→ WHAT IS REQUIRED: Using the data below, return the stretch from the line that contains "green glue stick: 4 -> 2" through the line that contains "red strawberry: 3 -> 2", both included, exactly as it stands and nothing beyond it.

→ PROVIDED RECORDS:
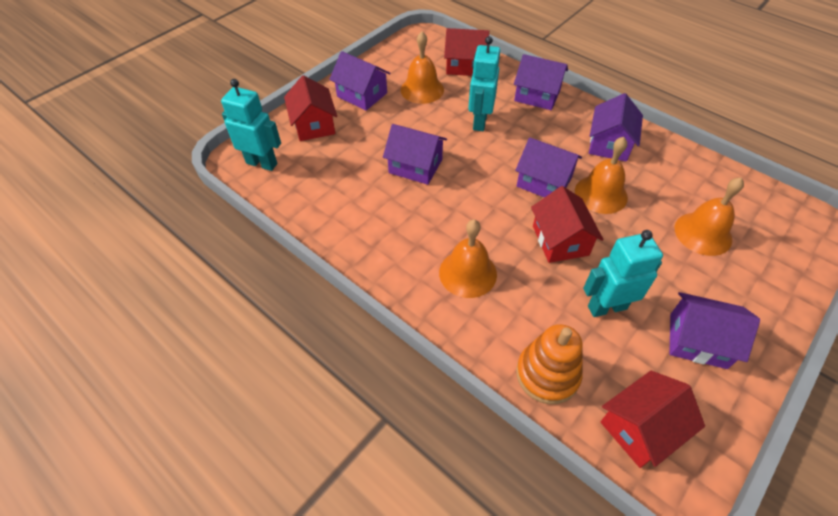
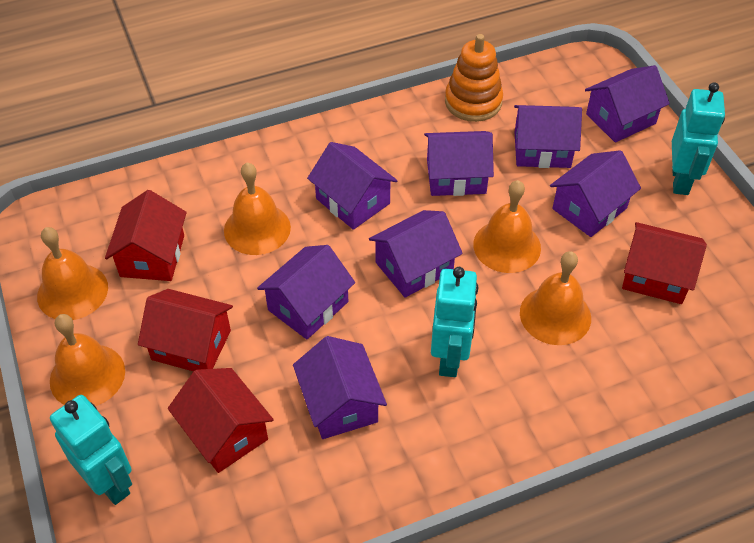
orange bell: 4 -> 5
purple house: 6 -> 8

---

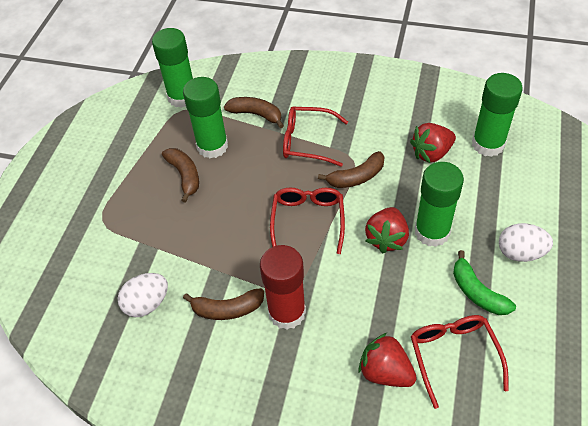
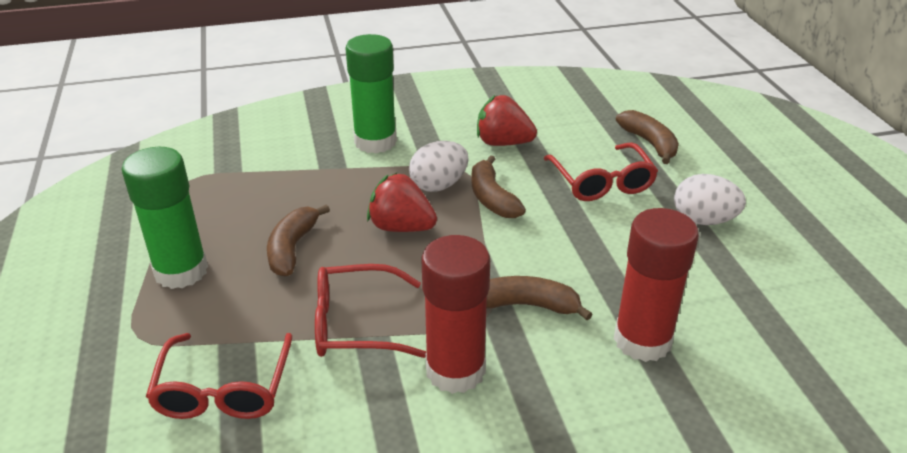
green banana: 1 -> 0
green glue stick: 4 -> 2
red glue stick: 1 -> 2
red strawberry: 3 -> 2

→ YOUR SOLUTION:
green glue stick: 4 -> 2
red glue stick: 1 -> 2
red strawberry: 3 -> 2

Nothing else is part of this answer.